____ SOURCE DATA

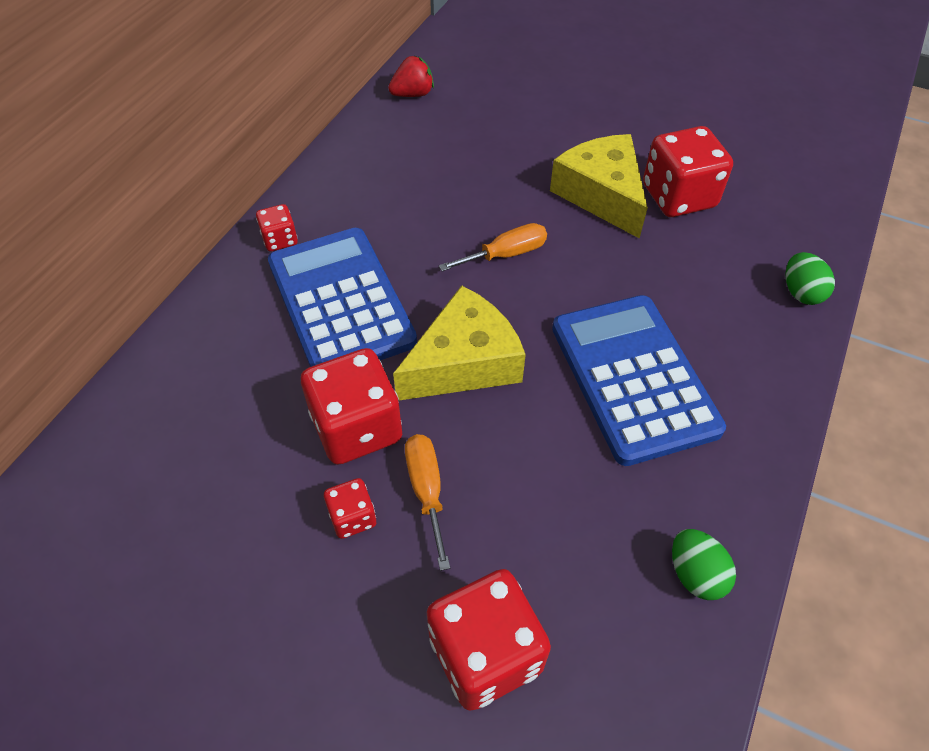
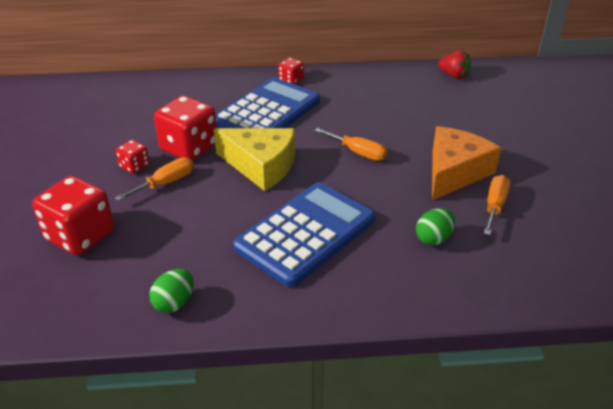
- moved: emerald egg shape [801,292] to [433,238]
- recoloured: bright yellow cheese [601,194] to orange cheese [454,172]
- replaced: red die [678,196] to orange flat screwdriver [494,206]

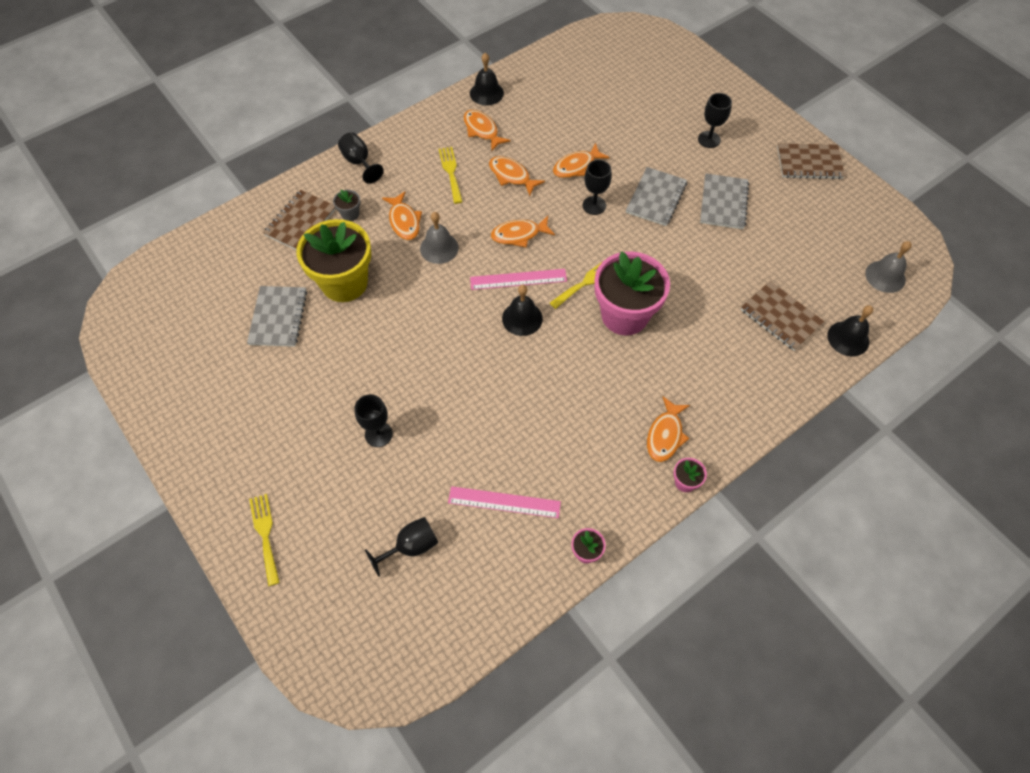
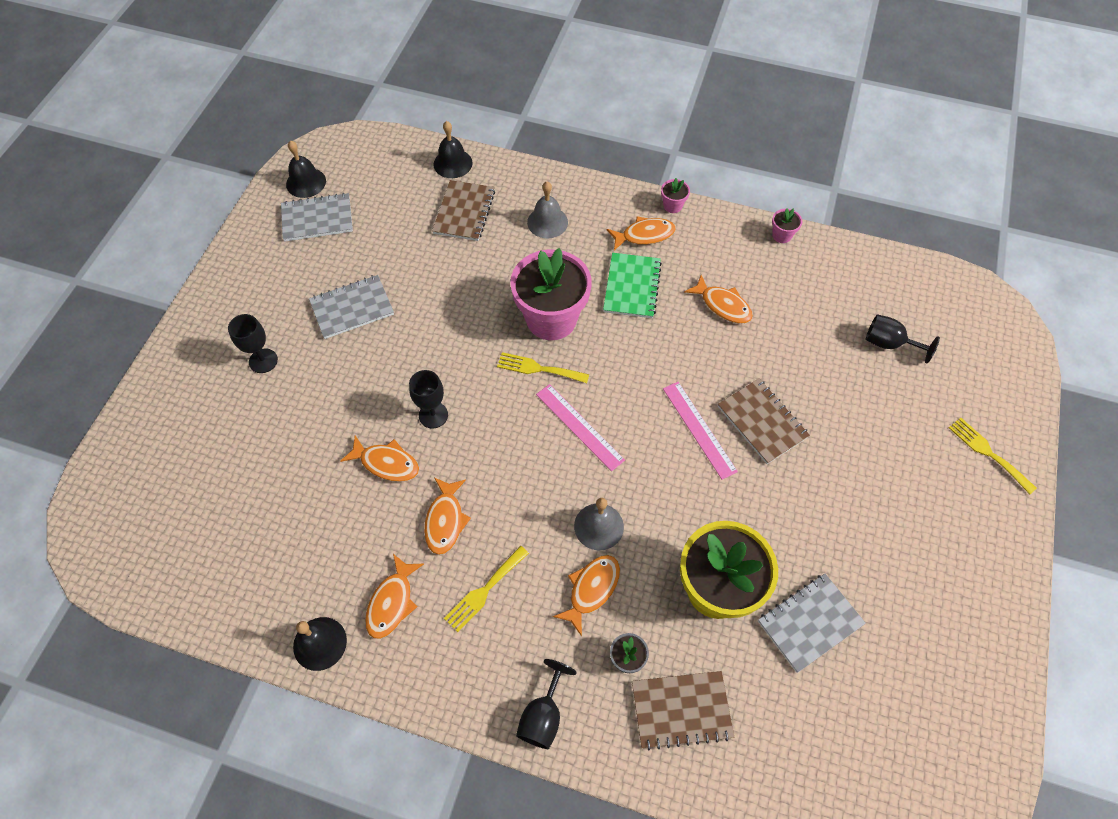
- moved: ash-grey exercise book [656,198] to [317,219]
- moved: jet-black bell [522,318] to [306,182]
- moved: ash-grey bell [885,276] to [547,222]
- added: emerald exercise book [632,287]
- moved: rosy ruler [504,502] to [699,429]
- moved: orange fish figure [519,235] to [723,305]
- moved: russet exercise book [809,163] to [762,422]
- turned: bright yellow table fork [265,535] = [988,453] 105 degrees clockwise
- removed: jet-black wine glass [378,434]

________

§ **THE TASK**
This task calls for the records to be copied exactly, without pictures.

§ **EXERCISE RESPONSE**
- moved: emerald egg shape [801,292] to [433,238]
- recoloured: bright yellow cheese [601,194] to orange cheese [454,172]
- replaced: red die [678,196] to orange flat screwdriver [494,206]

- moved: ash-grey exercise book [656,198] to [317,219]
- moved: jet-black bell [522,318] to [306,182]
- moved: ash-grey bell [885,276] to [547,222]
- added: emerald exercise book [632,287]
- moved: rosy ruler [504,502] to [699,429]
- moved: orange fish figure [519,235] to [723,305]
- moved: russet exercise book [809,163] to [762,422]
- turned: bright yellow table fork [265,535] = [988,453] 105 degrees clockwise
- removed: jet-black wine glass [378,434]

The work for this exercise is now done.